Top of Extracted data
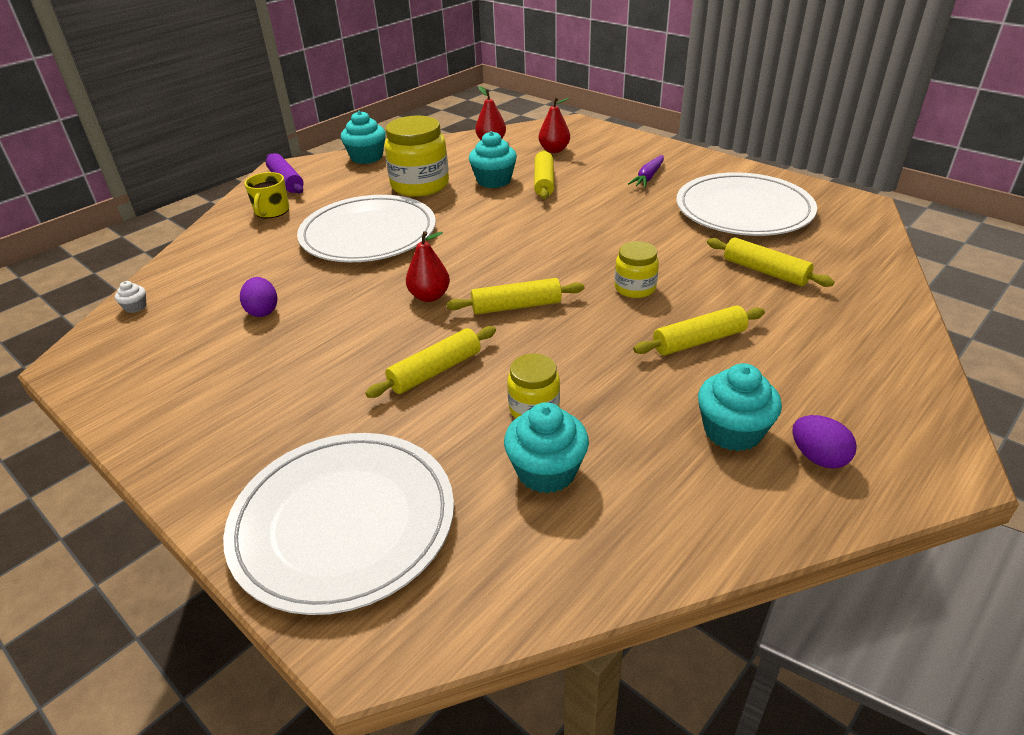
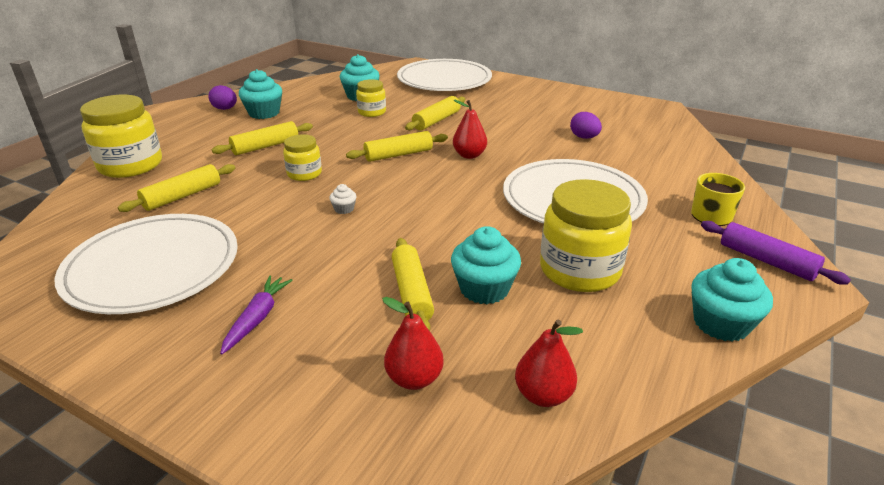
camera: 165 degrees right, 5 degrees down
(135, 307) = (679, 132): white cupcake -> white cupcake (344, 209)
(765, 271) = (182, 196): yellow rolling pin -> yellow rolling pin turned 75 degrees counterclockwise
(871, 323) = (131, 165): none -> yellow jar

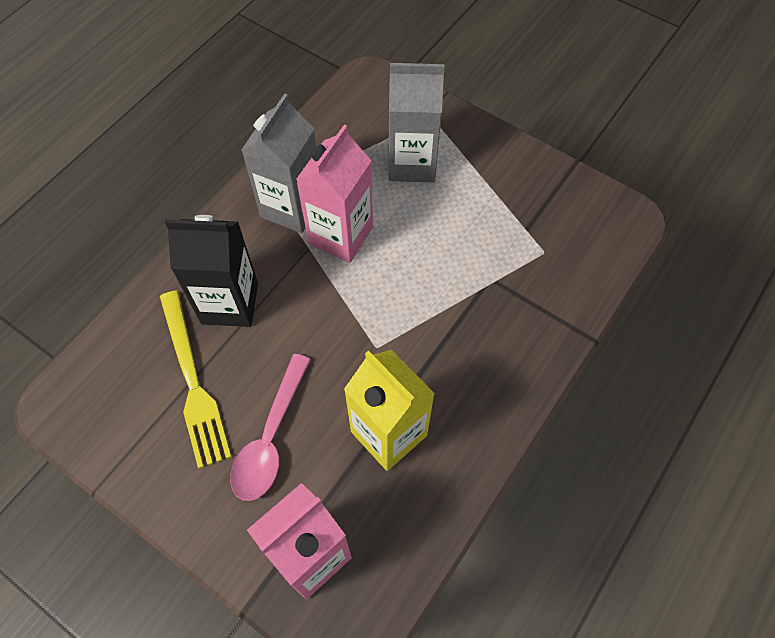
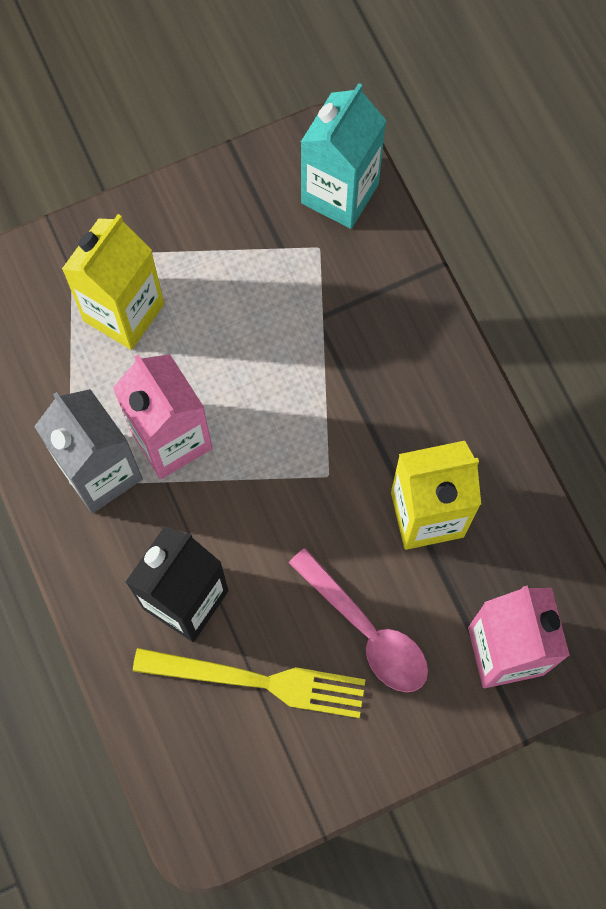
camera: 60 degrees left, 10 degrees up
(412, 163) = (124, 312): grey carton -> yellow carton
(594, 244) = (340, 193): none -> turquoise carton

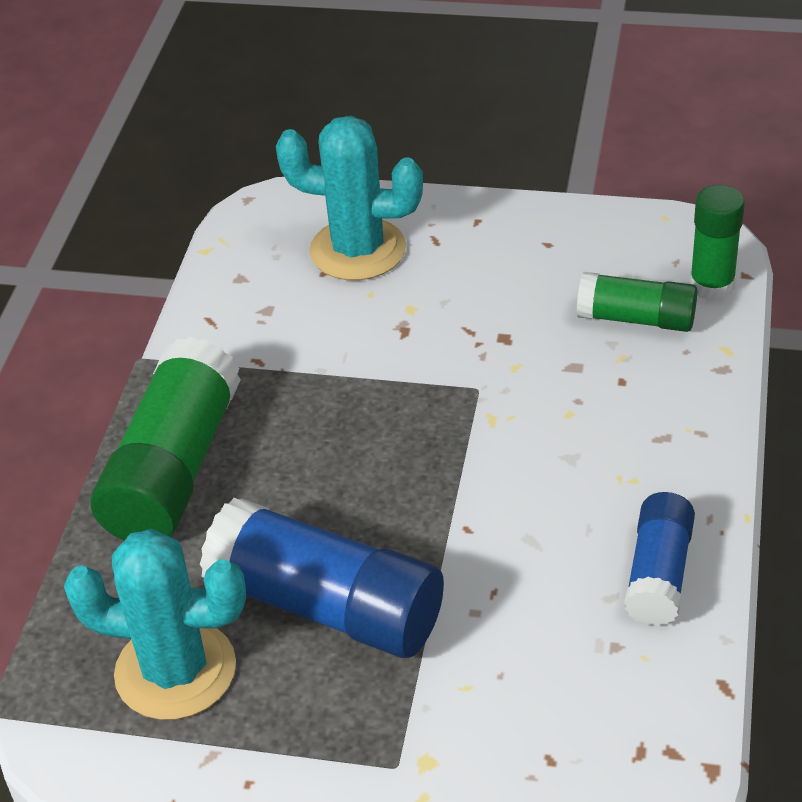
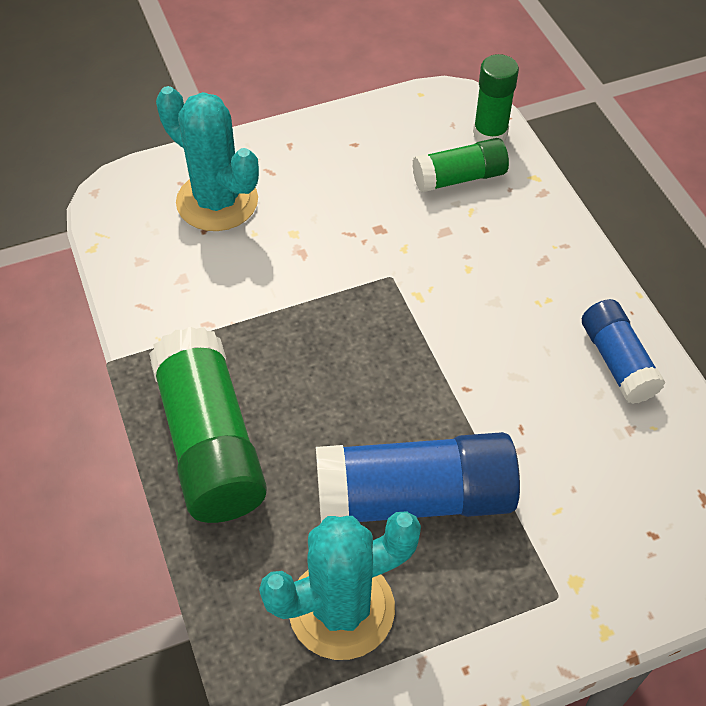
camera: 35 degrees left, 10 degrees up
(358, 250) = (217, 201): turquoise cactus -> turquoise cactus turned 60 degrees clockwise

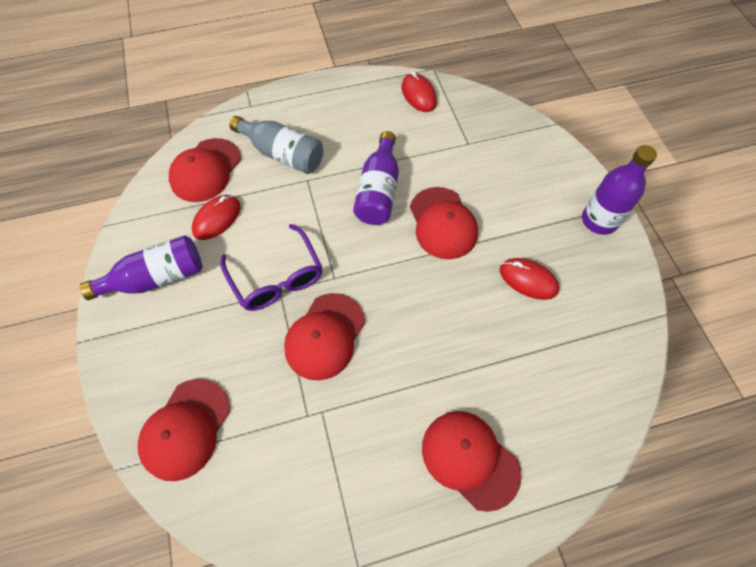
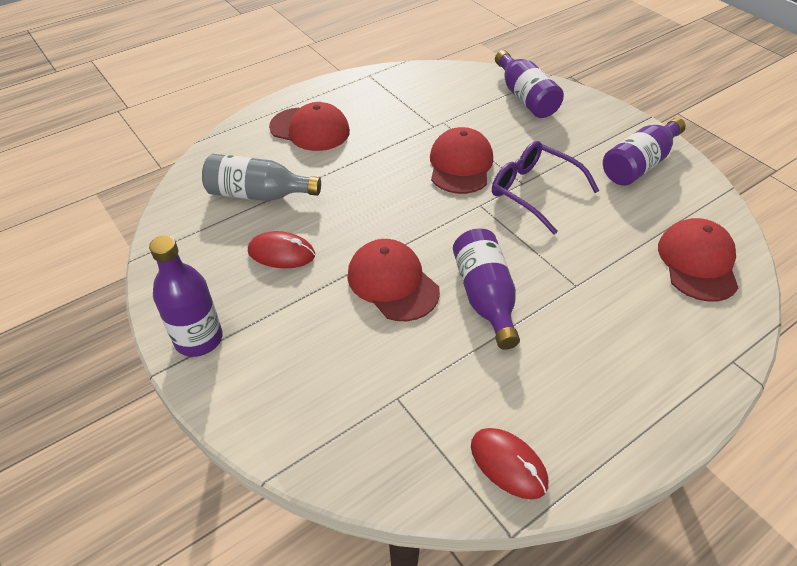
camera: 160 degrees right, 15 degrees down
(185, 429) = (525, 97): red cap -> purple bottle
(217, 219) = (635, 221): red mouse -> none
(283, 154) = (630, 307): grey bottle -> grey bottle (258, 194)

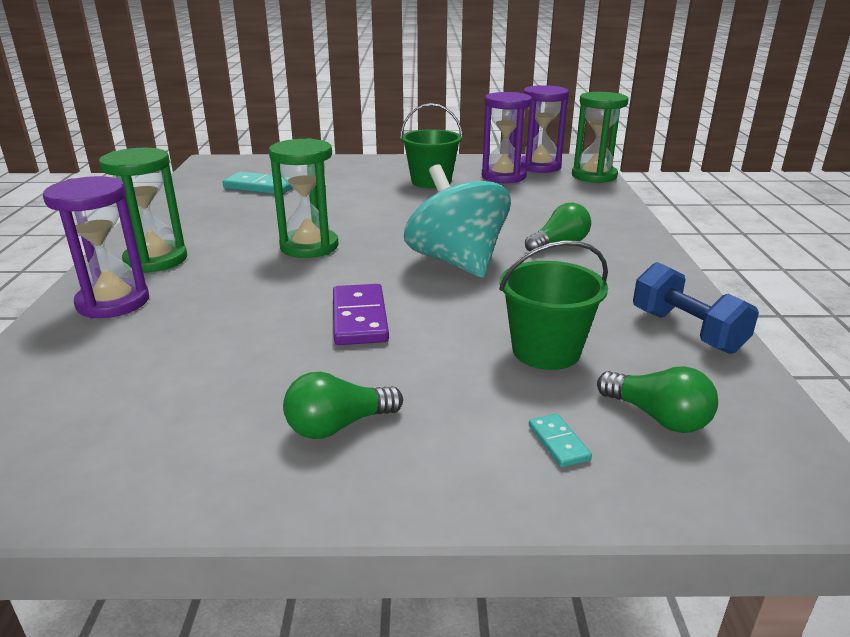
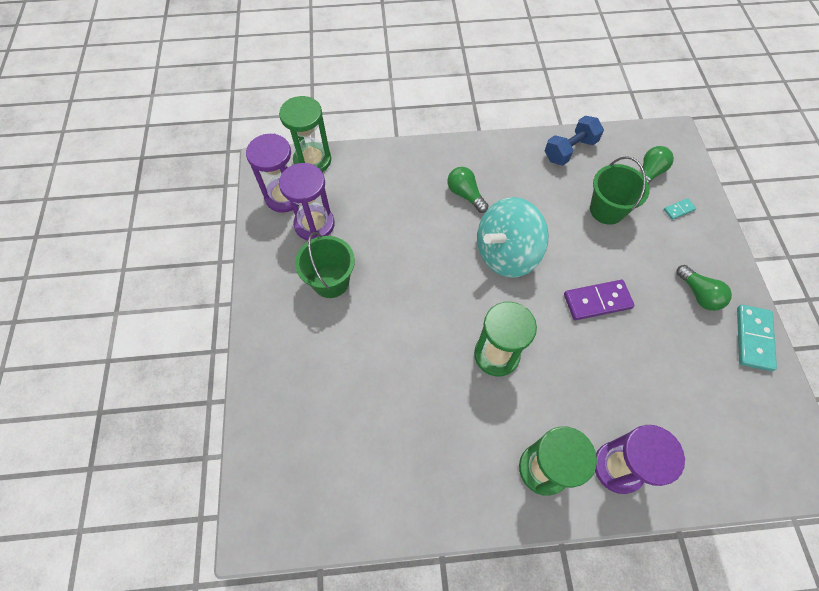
camera: 95 degrees left, 35 degrees up
(260, 187) = (352, 438): turquoise domino -> turquoise domino (753, 338)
Bottom of Extracted data
* _Required work_: The reply must hold every line above exactly as written and none of the pictures.

* _Your solution_:
camera: 165 degrees right, 5 degrees down
(135, 307) = (679, 132): white cupcake -> white cupcake (344, 209)
(765, 271) = (182, 196): yellow rolling pin -> yellow rolling pin turned 75 degrees counterclockwise
(871, 323) = (131, 165): none -> yellow jar

camera: 60 degrees left, 10 degrees up
(412, 163) = (124, 312): grey carton -> yellow carton
(594, 244) = (340, 193): none -> turquoise carton

camera: 35 degrees left, 10 degrees up
(358, 250) = (217, 201): turquoise cactus -> turquoise cactus turned 60 degrees clockwise

camera: 160 degrees right, 15 degrees down
(185, 429) = (525, 97): red cap -> purple bottle
(217, 219) = (635, 221): red mouse -> none
(283, 154) = (630, 307): grey bottle -> grey bottle (258, 194)

camera: 95 degrees left, 35 degrees up
(260, 187) = (352, 438): turquoise domino -> turquoise domino (753, 338)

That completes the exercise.